> **WHAT NEEDS TO BE DONE**: These records are to be written out exactly as they read, minus the pictures.

> **INPUT DATA**:

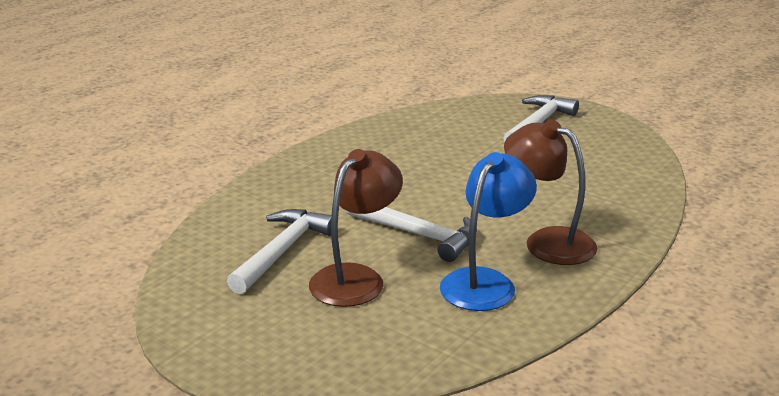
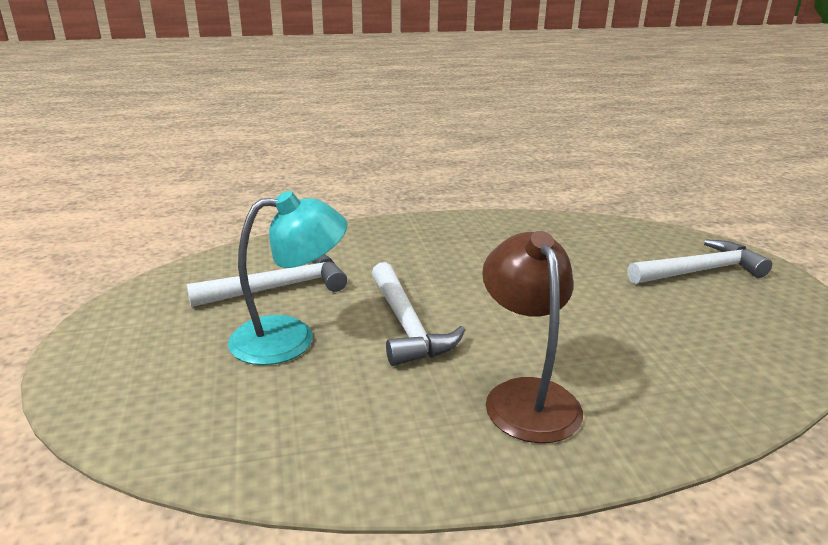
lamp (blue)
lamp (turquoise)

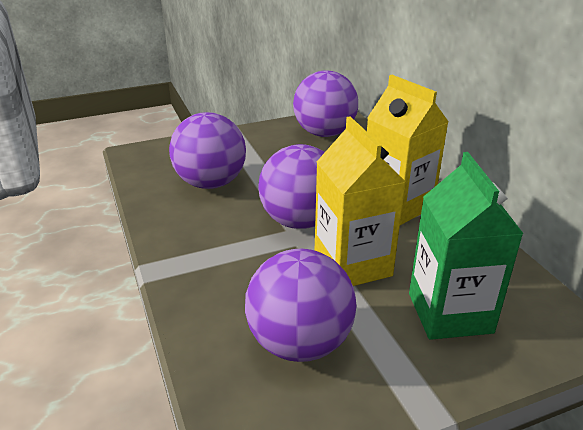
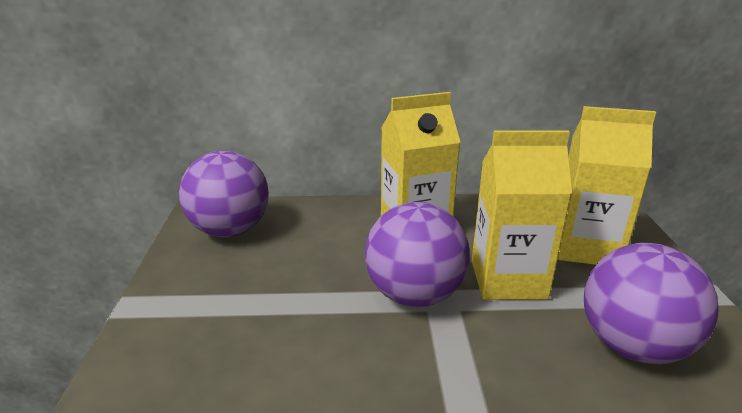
ball (purple) (1st from left in the first image)
carton (yellow) (3rd from left)

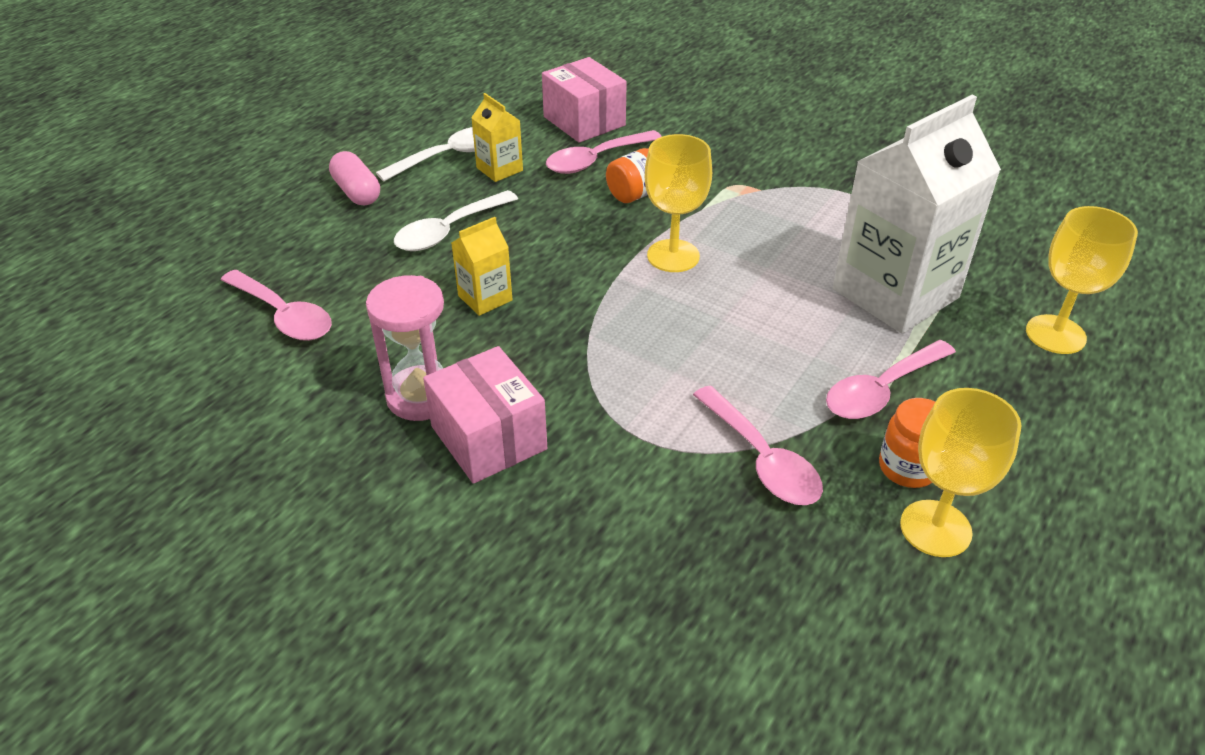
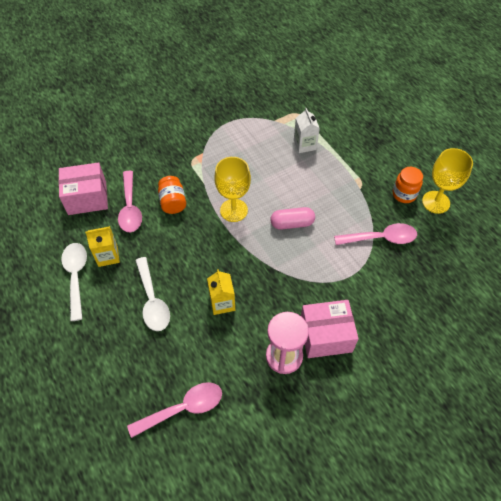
spoon (pink) (4th from left in the first image)
goblet (yellow) (3rd from left in the first image)
capsule (pink)
carton (white)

> **ANSWER SECTION**:
lamp (blue)
lamp (turquoise)

ball (purple) (1st from left in the first image)
carton (yellow) (3rd from left)

spoon (pink) (4th from left in the first image)
goblet (yellow) (3rd from left in the first image)
capsule (pink)
carton (white)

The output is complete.